• [WHAT YOU NEED TO DO]: At the line containing "(311, 436) = (618, 145): none -> purple cone", begin retyping, and stop after the last line of the data; add nothing.

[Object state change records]
• • • • • • •

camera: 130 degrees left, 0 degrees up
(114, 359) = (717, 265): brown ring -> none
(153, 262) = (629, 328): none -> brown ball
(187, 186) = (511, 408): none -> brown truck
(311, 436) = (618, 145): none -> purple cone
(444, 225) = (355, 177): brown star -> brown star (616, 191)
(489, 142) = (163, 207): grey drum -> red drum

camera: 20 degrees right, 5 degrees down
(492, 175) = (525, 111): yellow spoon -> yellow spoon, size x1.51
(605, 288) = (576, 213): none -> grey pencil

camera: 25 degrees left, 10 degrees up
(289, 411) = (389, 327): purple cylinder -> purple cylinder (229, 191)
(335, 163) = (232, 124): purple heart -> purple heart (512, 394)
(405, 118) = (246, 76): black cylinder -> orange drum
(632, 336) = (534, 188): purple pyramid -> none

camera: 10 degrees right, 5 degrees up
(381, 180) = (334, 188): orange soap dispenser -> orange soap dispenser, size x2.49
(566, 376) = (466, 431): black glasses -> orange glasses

• • • • • • •

• [RESULT OF THE EXERCISE]:
(311, 436) = (618, 145): none -> purple cone
(444, 225) = (355, 177): brown star -> brown star (616, 191)
(489, 142) = (163, 207): grey drum -> red drum

camera: 20 degrees right, 5 degrees down
(492, 175) = (525, 111): yellow spoon -> yellow spoon, size x1.51
(605, 288) = (576, 213): none -> grey pencil

camera: 25 degrees left, 10 degrees up
(289, 411) = (389, 327): purple cylinder -> purple cylinder (229, 191)
(335, 163) = (232, 124): purple heart -> purple heart (512, 394)
(405, 118) = (246, 76): black cylinder -> orange drum
(632, 336) = (534, 188): purple pyramid -> none

camera: 10 degrees right, 5 degrees up
(381, 180) = (334, 188): orange soap dispenser -> orange soap dispenser, size x2.49
(566, 376) = (466, 431): black glasses -> orange glasses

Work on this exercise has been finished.